**SHORT PROBLEM:**
Extract each line of the records that contains the string "glissando". Matching is case-sensitive.

-- START --

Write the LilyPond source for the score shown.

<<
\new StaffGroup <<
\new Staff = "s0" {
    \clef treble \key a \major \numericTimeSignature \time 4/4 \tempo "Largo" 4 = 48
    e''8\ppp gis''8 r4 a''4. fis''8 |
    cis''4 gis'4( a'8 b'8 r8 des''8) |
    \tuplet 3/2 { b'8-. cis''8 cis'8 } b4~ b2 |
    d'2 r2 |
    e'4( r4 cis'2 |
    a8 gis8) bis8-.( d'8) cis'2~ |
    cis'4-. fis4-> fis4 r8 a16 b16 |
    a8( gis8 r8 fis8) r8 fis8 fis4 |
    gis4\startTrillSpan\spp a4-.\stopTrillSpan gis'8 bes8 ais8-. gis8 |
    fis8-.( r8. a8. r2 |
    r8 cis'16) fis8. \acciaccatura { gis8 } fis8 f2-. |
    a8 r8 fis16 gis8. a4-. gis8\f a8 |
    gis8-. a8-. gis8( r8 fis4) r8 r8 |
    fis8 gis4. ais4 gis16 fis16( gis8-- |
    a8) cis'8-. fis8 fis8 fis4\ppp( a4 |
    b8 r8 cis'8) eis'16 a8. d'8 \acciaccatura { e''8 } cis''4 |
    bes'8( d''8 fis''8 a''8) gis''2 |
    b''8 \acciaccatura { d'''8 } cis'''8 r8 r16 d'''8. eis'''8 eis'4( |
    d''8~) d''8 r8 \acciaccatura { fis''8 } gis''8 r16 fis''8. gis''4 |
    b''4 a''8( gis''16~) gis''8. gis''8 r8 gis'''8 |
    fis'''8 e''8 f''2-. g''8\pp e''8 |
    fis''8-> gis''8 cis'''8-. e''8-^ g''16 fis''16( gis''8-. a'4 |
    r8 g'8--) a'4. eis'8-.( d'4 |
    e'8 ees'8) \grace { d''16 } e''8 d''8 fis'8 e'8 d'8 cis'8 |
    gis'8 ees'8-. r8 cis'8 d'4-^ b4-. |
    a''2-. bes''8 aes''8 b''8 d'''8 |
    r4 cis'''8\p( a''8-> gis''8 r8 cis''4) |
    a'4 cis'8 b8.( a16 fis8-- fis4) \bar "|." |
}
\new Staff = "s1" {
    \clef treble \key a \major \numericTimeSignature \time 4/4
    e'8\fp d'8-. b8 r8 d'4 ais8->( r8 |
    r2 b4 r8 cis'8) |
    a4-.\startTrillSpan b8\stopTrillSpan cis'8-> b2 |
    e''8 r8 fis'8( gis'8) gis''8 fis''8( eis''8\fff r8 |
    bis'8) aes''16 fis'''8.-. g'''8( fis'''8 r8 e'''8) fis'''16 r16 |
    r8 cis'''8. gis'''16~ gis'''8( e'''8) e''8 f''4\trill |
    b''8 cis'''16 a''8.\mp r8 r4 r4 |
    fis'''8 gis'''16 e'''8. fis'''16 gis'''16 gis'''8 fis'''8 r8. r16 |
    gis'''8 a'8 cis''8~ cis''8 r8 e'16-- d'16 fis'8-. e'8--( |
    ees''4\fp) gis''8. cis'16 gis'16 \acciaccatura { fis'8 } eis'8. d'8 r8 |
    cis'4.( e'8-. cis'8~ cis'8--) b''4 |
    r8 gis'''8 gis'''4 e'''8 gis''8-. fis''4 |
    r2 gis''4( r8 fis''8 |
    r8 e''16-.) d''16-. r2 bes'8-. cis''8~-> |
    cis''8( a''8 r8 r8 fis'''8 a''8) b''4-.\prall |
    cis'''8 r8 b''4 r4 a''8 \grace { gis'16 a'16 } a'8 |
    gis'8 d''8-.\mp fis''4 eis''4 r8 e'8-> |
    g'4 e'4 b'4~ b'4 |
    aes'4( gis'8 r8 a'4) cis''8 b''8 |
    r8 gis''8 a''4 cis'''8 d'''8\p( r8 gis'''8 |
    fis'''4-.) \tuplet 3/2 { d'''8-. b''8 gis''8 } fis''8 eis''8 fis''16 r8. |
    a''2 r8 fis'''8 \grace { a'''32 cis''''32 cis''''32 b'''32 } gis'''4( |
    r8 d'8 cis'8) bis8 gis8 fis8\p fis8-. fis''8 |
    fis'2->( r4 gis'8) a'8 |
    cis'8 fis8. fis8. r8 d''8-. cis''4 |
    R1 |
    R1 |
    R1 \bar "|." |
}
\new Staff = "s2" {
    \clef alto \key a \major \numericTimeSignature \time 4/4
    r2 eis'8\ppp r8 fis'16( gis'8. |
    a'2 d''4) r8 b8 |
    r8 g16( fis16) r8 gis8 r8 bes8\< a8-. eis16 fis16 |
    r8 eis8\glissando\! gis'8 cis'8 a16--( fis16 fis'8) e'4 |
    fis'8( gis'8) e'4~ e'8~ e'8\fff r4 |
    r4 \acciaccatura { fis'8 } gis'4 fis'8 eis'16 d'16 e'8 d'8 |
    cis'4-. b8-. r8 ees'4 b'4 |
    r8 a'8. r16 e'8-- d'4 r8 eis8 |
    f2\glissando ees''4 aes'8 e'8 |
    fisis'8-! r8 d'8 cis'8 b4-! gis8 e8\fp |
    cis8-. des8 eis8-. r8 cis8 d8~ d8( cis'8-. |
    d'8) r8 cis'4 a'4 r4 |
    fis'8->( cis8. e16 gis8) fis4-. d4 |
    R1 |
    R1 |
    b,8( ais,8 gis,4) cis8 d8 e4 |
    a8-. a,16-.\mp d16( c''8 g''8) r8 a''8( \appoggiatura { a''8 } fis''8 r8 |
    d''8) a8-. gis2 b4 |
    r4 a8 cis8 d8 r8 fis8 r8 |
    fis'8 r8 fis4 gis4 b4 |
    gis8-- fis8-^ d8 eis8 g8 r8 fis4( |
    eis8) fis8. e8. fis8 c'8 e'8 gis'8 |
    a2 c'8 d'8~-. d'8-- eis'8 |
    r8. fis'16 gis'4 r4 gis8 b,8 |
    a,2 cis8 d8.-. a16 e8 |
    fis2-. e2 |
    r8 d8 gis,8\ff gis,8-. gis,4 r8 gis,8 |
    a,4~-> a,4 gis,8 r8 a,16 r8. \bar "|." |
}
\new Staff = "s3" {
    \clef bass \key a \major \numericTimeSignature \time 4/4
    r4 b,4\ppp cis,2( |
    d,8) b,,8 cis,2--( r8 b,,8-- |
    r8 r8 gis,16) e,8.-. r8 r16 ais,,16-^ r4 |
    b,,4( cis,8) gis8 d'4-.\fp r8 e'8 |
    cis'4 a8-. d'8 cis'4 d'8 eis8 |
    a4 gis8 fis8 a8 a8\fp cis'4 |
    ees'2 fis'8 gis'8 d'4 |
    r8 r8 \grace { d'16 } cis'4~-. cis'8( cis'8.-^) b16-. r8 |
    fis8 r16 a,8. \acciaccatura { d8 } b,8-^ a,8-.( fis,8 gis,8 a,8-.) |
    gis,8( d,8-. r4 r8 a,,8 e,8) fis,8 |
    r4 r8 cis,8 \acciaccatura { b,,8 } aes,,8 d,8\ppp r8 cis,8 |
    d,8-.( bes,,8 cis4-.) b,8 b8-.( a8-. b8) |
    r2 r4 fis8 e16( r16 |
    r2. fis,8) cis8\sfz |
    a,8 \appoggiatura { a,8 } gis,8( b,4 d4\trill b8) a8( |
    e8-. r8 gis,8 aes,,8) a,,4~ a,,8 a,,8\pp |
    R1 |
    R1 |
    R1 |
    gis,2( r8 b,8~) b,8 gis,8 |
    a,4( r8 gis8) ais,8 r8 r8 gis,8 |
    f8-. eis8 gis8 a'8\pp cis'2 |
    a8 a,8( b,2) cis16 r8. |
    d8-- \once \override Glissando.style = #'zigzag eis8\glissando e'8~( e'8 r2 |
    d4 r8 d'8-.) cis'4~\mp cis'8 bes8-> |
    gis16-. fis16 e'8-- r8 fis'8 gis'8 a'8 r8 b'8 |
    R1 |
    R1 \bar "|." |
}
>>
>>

-- END --

**EXPECTED ANSWER:**
    r8 eis8\glissando\! gis'8 cis'8 a16--( fis16 fis'8) e'4 |
    f2\glissando ees''4 aes'8 e'8 |
    d8-- \once \override Glissando.style = #'zigzag eis8\glissando e'8~( e'8 r2 |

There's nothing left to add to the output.